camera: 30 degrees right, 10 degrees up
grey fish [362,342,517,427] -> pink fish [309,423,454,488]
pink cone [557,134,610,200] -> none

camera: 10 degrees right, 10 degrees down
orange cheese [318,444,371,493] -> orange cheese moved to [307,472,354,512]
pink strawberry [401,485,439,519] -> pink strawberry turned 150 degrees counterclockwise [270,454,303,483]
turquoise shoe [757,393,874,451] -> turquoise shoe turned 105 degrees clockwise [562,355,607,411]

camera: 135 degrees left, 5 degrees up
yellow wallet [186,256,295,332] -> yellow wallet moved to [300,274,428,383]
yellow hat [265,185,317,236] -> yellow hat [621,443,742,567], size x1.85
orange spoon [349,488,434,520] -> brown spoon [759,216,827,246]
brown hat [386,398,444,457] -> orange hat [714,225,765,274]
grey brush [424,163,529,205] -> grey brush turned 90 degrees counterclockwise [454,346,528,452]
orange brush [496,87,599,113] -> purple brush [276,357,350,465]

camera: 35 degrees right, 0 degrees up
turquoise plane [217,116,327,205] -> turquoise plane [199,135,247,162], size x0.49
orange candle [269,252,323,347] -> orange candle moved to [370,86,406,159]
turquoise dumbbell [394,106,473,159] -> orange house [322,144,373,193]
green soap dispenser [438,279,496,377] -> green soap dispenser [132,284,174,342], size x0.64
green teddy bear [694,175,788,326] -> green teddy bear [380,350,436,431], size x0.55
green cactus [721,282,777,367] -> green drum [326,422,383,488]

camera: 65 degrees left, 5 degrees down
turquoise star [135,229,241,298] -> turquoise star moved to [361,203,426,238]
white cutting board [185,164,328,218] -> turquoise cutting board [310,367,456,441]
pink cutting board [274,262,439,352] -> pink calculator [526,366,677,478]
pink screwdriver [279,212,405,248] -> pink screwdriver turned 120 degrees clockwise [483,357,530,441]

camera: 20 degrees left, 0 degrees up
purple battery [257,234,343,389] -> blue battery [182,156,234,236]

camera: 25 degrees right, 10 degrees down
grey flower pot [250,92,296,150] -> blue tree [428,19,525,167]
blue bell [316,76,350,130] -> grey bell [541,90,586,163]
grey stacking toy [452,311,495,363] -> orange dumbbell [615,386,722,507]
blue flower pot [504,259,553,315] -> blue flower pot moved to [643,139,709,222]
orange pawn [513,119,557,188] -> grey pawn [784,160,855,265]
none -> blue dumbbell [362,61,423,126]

**What the exercise asks**
From the top of the material above, print every line exactly, ending with the line that holds "camera: 20 degrees left, 0 degrees up".

**Solution**
camera: 30 degrees right, 10 degrees up
grey fish [362,342,517,427] -> pink fish [309,423,454,488]
pink cone [557,134,610,200] -> none

camera: 10 degrees right, 10 degrees down
orange cheese [318,444,371,493] -> orange cheese moved to [307,472,354,512]
pink strawberry [401,485,439,519] -> pink strawberry turned 150 degrees counterclockwise [270,454,303,483]
turquoise shoe [757,393,874,451] -> turquoise shoe turned 105 degrees clockwise [562,355,607,411]

camera: 135 degrees left, 5 degrees up
yellow wallet [186,256,295,332] -> yellow wallet moved to [300,274,428,383]
yellow hat [265,185,317,236] -> yellow hat [621,443,742,567], size x1.85
orange spoon [349,488,434,520] -> brown spoon [759,216,827,246]
brown hat [386,398,444,457] -> orange hat [714,225,765,274]
grey brush [424,163,529,205] -> grey brush turned 90 degrees counterclockwise [454,346,528,452]
orange brush [496,87,599,113] -> purple brush [276,357,350,465]

camera: 35 degrees right, 0 degrees up
turquoise plane [217,116,327,205] -> turquoise plane [199,135,247,162], size x0.49
orange candle [269,252,323,347] -> orange candle moved to [370,86,406,159]
turquoise dumbbell [394,106,473,159] -> orange house [322,144,373,193]
green soap dispenser [438,279,496,377] -> green soap dispenser [132,284,174,342], size x0.64
green teddy bear [694,175,788,326] -> green teddy bear [380,350,436,431], size x0.55
green cactus [721,282,777,367] -> green drum [326,422,383,488]

camera: 65 degrees left, 5 degrees down
turquoise star [135,229,241,298] -> turquoise star moved to [361,203,426,238]
white cutting board [185,164,328,218] -> turquoise cutting board [310,367,456,441]
pink cutting board [274,262,439,352] -> pink calculator [526,366,677,478]
pink screwdriver [279,212,405,248] -> pink screwdriver turned 120 degrees clockwise [483,357,530,441]

camera: 20 degrees left, 0 degrees up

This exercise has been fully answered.